> What the exercise asks
The records that follow are to be transcribed in full, leaving out each picture.

[Opening Task material section]

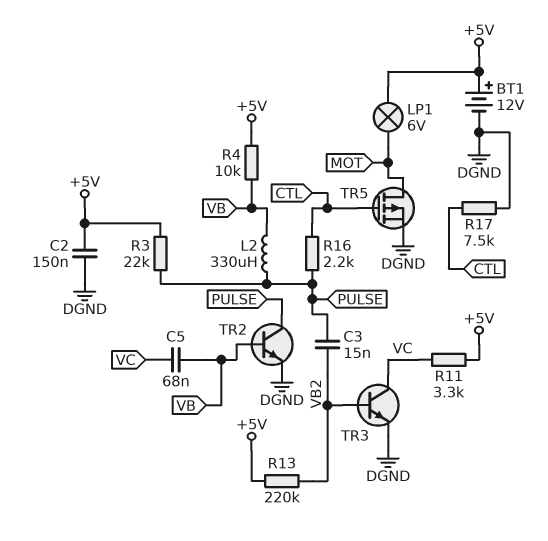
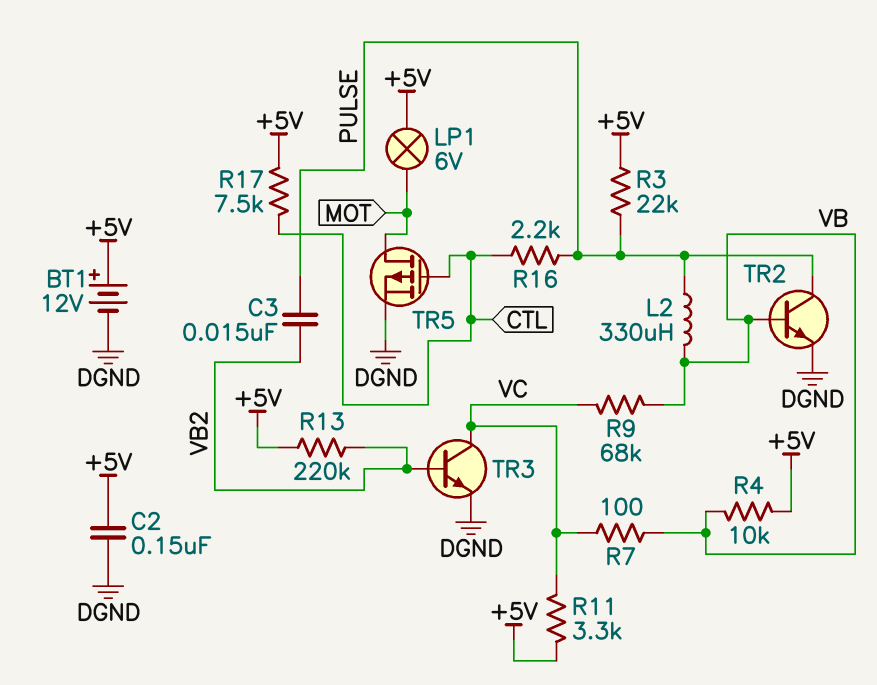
C5: 68nF (VB, VC) -> none
R7: none -> 100 (VB, VC)
R9: none -> 68k (VB, VC)
R17: 7.5k (CTL, DGND) -> 7.5k (+5V, CTL)

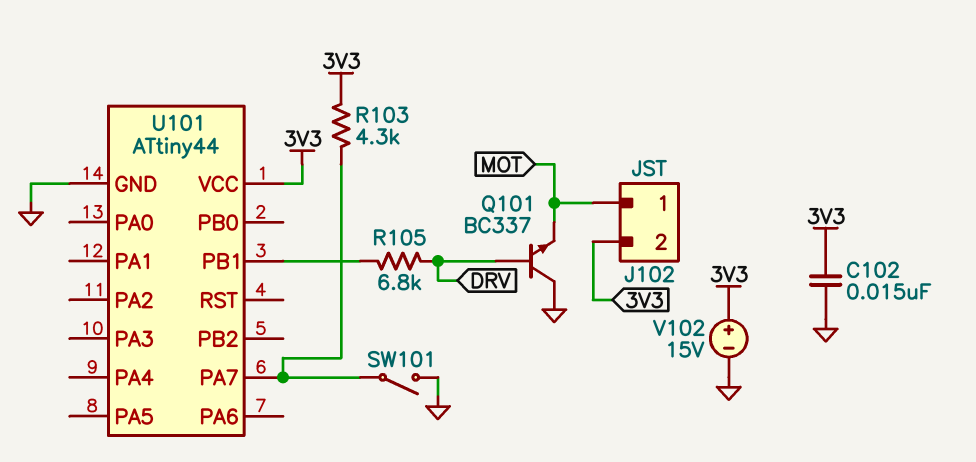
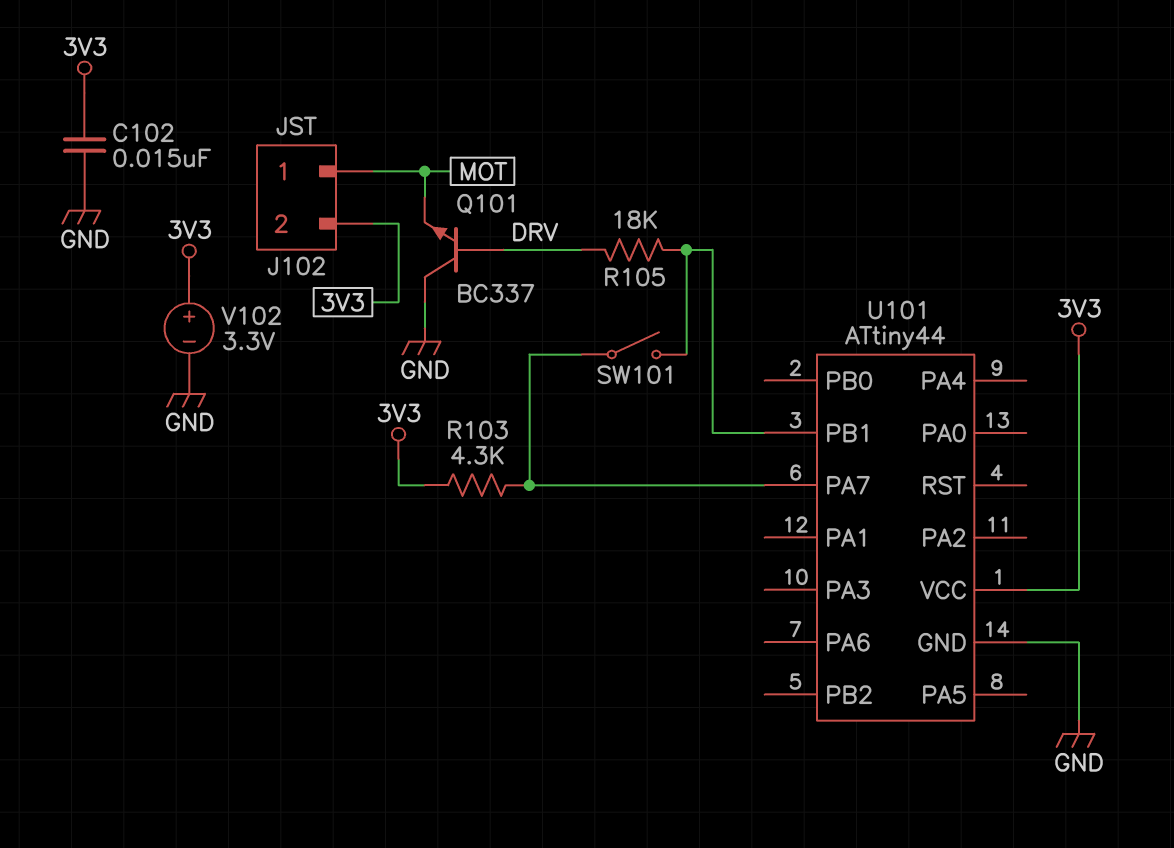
R105: 6.8k (DRV, U101/PB1) -> 18k (DRV, U101/PB1)
SW101: switch (GND, U101/PA7) -> switch (U101/PA7, U101/PB1)
V102: 15V (plus 3V3, minus GND) -> 3.3V (plus 3V3, minus GND)

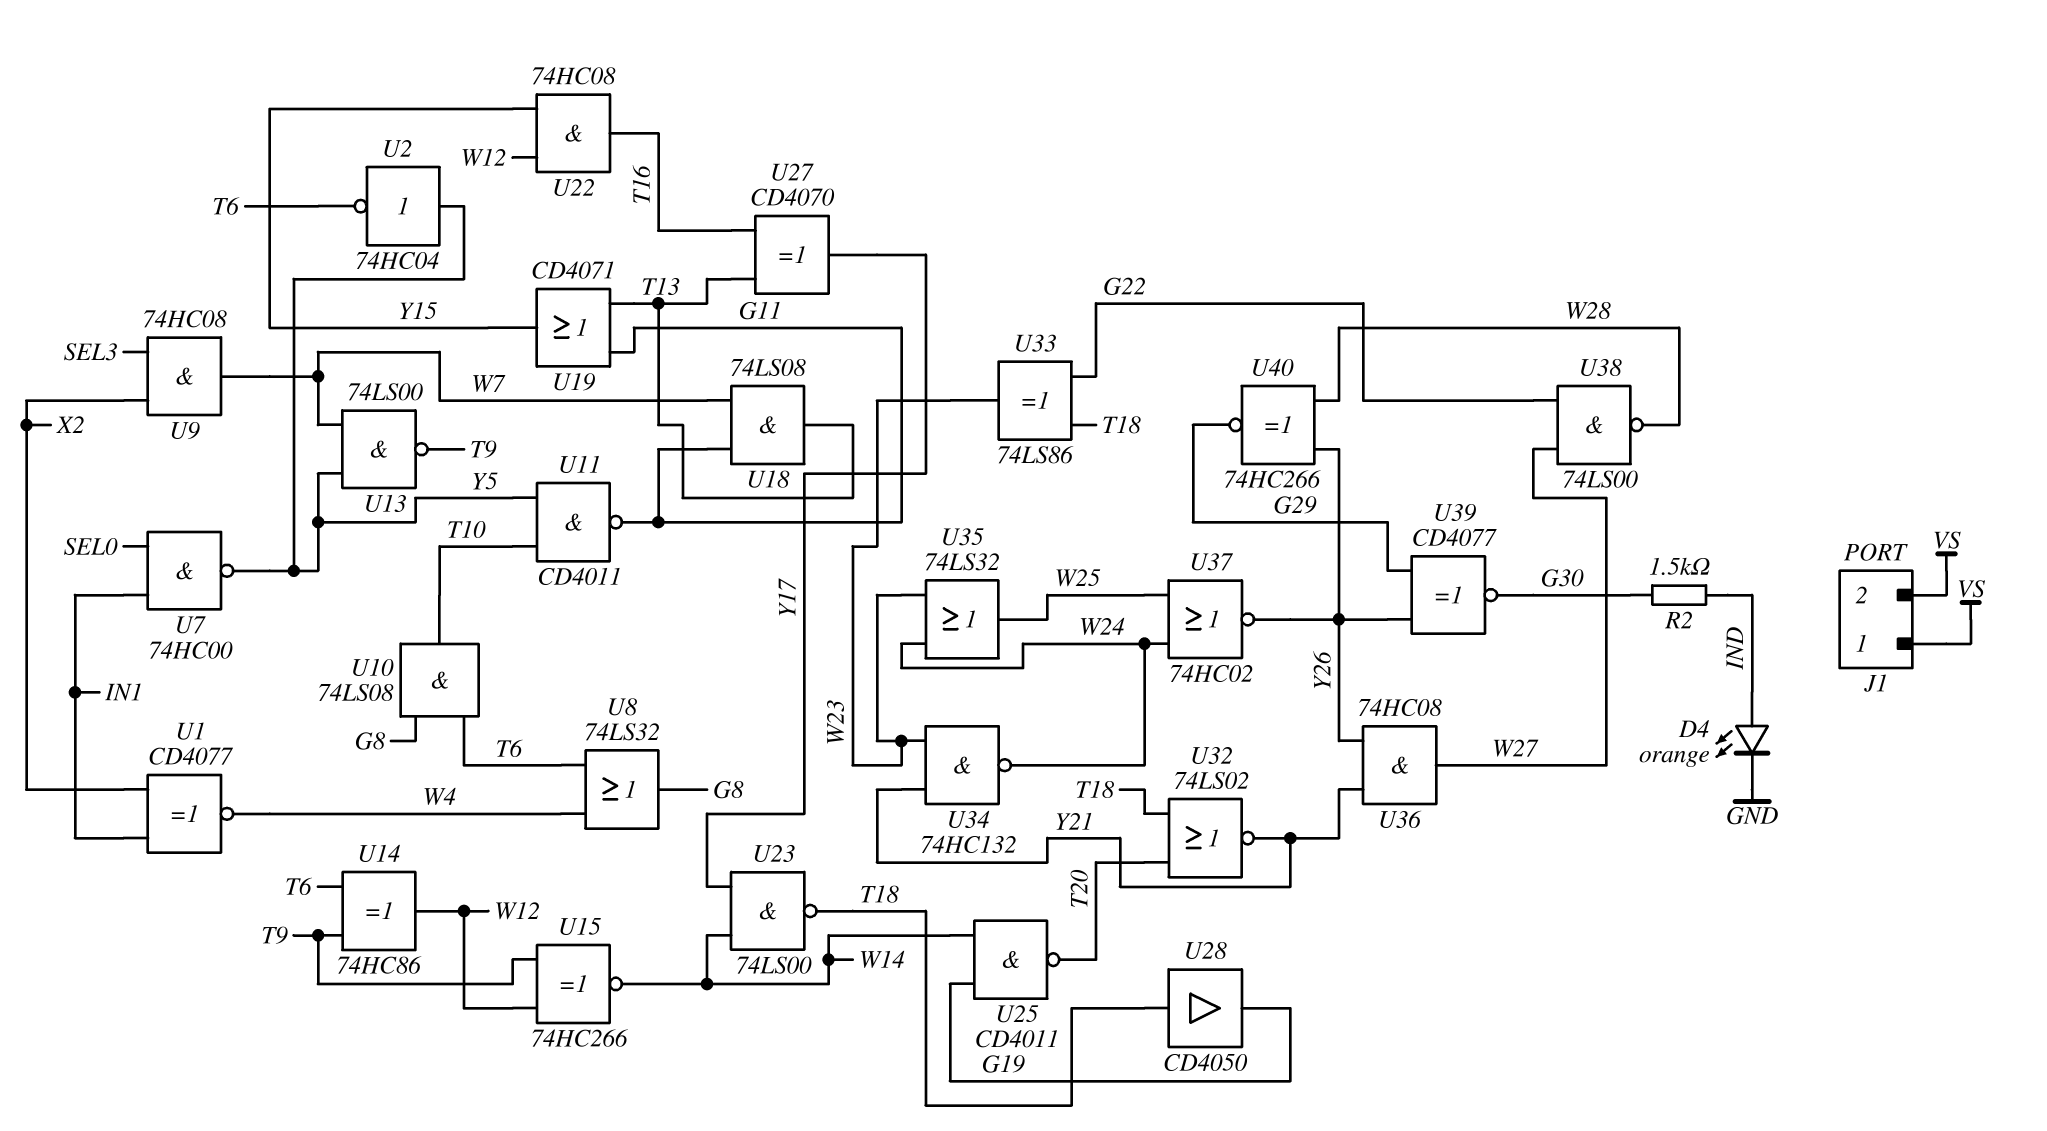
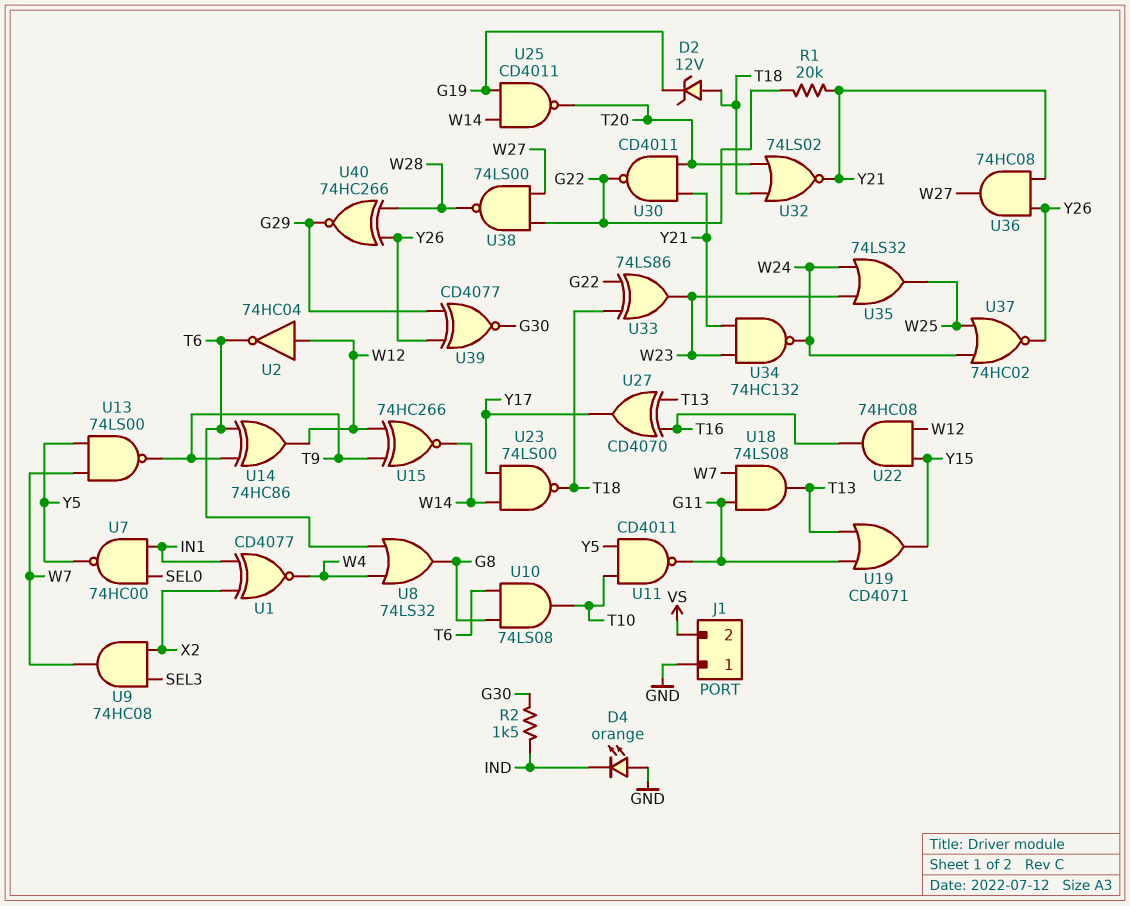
D2: none -> zener 12V (A T18, K G19)
D4: LED orange (A IND, K GND) -> LED orange (A GND, K IND)
J1 pin 1: VS -> GND
R1: none -> 20k (G22, Y21)
U2: NOT 74HC04 (in Y5, out T6) -> NOT 74HC04 (in W12, out T6)
U28: buffer CD4050 (in T18, out G19) -> none
U30: none -> NAND CD4011 (in T20, in Y21, out G22)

[Closing Task material section]

> The completed task
C5: 68nF (VB, VC) -> none
R7: none -> 100 (VB, VC)
R9: none -> 68k (VB, VC)
R17: 7.5k (CTL, DGND) -> 7.5k (+5V, CTL)

R105: 6.8k (DRV, U101/PB1) -> 18k (DRV, U101/PB1)
SW101: switch (GND, U101/PA7) -> switch (U101/PA7, U101/PB1)
V102: 15V (plus 3V3, minus GND) -> 3.3V (plus 3V3, minus GND)

D2: none -> zener 12V (A T18, K G19)
D4: LED orange (A IND, K GND) -> LED orange (A GND, K IND)
J1 pin 1: VS -> GND
R1: none -> 20k (G22, Y21)
U2: NOT 74HC04 (in Y5, out T6) -> NOT 74HC04 (in W12, out T6)
U28: buffer CD4050 (in T18, out G19) -> none
U30: none -> NAND CD4011 (in T20, in Y21, out G22)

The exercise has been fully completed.